Part of a data file
------------------------------------
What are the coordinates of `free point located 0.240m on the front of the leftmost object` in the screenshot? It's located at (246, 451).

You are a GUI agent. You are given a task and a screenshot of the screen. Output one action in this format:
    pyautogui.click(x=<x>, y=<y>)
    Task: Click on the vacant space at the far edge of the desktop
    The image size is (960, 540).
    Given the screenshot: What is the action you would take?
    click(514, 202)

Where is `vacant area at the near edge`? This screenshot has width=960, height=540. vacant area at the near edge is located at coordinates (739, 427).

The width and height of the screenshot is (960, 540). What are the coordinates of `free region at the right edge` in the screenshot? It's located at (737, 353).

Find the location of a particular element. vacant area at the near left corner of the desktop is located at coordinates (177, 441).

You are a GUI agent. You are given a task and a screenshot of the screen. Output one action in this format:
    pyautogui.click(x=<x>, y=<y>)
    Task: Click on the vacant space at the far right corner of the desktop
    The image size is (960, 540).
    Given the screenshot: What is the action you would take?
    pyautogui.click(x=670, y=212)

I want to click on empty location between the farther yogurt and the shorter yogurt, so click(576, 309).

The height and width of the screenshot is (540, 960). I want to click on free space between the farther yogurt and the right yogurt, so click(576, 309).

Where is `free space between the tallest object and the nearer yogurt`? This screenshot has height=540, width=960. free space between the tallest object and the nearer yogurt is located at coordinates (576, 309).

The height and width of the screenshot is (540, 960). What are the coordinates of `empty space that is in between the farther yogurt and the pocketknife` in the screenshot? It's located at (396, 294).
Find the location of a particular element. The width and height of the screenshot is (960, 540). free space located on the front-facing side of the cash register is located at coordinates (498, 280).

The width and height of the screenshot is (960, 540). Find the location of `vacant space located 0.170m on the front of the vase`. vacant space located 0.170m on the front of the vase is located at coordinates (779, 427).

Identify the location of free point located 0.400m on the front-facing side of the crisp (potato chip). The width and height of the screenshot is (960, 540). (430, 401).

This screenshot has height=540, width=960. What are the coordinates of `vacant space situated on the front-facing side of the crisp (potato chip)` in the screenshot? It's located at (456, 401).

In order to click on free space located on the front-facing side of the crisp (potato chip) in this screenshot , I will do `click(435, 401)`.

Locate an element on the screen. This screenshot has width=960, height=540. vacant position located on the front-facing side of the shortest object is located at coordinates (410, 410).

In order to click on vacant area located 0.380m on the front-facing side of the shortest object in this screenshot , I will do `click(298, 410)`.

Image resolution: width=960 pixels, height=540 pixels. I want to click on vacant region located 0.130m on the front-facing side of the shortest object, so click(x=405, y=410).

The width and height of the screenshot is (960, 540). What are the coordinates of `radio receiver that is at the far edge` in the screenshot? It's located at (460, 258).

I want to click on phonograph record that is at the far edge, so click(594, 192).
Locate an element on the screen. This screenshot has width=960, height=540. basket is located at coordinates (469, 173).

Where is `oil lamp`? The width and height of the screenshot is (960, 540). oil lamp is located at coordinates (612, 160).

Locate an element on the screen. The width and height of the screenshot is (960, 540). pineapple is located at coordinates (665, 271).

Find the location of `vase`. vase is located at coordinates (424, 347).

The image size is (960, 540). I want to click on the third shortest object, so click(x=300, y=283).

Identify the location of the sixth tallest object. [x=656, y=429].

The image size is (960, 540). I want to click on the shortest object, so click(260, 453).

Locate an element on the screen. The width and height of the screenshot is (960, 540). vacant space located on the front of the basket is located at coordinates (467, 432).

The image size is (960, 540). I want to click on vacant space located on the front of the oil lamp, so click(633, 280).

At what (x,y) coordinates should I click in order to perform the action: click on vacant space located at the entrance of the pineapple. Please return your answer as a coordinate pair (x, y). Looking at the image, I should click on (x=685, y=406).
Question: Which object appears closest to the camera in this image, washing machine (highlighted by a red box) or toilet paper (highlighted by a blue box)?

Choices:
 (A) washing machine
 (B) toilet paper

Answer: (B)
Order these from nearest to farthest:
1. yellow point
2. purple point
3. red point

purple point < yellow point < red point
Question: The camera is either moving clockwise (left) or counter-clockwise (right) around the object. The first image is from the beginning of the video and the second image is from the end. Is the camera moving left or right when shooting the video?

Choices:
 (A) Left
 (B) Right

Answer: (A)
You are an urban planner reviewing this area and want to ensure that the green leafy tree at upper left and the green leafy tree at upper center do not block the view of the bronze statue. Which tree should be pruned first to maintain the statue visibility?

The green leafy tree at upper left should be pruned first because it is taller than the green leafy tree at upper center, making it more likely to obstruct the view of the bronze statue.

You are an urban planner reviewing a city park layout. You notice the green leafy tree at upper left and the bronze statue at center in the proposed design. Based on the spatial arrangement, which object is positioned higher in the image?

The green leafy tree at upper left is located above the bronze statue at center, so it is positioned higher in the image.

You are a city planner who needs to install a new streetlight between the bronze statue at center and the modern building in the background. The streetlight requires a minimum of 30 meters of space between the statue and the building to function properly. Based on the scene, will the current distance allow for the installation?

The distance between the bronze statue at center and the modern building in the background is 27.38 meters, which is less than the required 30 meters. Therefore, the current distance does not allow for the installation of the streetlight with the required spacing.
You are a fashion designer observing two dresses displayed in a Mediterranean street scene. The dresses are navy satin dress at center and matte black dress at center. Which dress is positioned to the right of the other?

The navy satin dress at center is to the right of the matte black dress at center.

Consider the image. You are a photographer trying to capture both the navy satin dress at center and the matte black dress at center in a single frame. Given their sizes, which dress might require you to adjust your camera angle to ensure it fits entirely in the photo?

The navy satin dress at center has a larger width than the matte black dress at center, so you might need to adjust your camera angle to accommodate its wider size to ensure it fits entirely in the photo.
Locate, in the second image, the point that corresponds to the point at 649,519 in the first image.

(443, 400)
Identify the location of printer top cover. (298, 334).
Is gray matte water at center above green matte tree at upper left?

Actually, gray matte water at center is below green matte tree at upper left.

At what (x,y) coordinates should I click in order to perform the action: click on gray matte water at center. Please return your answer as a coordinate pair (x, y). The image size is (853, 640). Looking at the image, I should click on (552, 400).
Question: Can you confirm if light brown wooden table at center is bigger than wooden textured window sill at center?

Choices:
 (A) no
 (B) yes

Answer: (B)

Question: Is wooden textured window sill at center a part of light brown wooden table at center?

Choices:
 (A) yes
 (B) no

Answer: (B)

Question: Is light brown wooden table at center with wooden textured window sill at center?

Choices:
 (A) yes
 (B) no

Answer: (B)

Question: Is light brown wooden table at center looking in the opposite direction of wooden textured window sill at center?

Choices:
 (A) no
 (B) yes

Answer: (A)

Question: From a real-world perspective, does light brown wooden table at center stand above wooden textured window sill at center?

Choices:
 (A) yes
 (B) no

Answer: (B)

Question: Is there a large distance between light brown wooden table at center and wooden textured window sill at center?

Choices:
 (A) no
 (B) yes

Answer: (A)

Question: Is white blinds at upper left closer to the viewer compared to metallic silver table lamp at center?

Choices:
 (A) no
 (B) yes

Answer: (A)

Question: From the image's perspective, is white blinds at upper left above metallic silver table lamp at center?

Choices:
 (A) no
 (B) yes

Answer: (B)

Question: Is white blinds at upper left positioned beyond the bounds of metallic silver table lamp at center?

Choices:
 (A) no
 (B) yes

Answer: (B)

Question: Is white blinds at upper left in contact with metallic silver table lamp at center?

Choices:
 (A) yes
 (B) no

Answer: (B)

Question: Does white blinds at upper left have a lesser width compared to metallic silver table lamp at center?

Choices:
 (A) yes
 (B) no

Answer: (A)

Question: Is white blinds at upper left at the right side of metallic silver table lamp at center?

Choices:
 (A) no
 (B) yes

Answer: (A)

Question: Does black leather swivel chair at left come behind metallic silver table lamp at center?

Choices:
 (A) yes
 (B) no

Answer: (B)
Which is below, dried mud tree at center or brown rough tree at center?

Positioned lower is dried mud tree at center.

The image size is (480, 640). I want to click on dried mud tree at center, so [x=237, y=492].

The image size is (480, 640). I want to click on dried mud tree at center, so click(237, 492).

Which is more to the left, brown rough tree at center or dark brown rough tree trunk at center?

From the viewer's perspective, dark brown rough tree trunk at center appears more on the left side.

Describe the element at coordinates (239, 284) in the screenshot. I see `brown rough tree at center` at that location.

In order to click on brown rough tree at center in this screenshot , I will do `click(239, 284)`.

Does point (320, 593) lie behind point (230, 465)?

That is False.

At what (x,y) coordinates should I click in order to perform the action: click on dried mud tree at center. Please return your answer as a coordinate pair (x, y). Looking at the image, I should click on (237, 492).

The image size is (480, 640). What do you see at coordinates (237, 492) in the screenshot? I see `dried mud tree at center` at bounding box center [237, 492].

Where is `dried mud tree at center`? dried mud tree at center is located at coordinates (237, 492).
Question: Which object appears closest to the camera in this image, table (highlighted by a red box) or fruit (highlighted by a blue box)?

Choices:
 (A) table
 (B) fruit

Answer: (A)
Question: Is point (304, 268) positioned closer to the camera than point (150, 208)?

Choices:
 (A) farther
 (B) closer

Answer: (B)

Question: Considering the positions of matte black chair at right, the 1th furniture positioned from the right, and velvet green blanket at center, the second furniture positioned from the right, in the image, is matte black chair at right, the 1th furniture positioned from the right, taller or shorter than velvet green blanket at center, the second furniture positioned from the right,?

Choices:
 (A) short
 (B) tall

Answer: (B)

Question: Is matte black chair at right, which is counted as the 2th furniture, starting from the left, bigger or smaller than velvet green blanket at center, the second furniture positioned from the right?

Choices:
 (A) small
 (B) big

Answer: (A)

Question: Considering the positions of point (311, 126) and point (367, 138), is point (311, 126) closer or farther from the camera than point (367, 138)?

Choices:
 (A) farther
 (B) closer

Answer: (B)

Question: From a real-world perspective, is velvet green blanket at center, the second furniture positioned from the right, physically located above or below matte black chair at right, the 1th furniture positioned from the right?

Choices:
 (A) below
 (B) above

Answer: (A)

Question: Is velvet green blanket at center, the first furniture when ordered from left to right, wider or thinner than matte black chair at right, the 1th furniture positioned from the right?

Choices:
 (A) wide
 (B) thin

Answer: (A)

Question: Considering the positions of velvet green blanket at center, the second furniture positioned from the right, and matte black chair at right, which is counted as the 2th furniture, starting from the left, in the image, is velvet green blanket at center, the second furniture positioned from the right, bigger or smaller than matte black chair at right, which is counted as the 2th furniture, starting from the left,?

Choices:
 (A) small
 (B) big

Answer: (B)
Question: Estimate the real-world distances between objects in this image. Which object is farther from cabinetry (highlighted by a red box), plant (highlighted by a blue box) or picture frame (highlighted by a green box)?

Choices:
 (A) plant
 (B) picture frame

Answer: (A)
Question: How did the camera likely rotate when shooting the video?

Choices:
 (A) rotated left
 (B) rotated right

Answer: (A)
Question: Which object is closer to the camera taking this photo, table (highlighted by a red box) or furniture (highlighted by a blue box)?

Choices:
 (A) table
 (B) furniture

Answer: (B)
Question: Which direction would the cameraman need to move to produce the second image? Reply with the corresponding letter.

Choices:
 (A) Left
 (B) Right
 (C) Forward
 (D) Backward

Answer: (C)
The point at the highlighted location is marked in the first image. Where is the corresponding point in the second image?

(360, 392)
------------------------------------
§ Exercise: Count how many lines of the material contain the string "yellow". Give only the number.

§ Result of this task: 2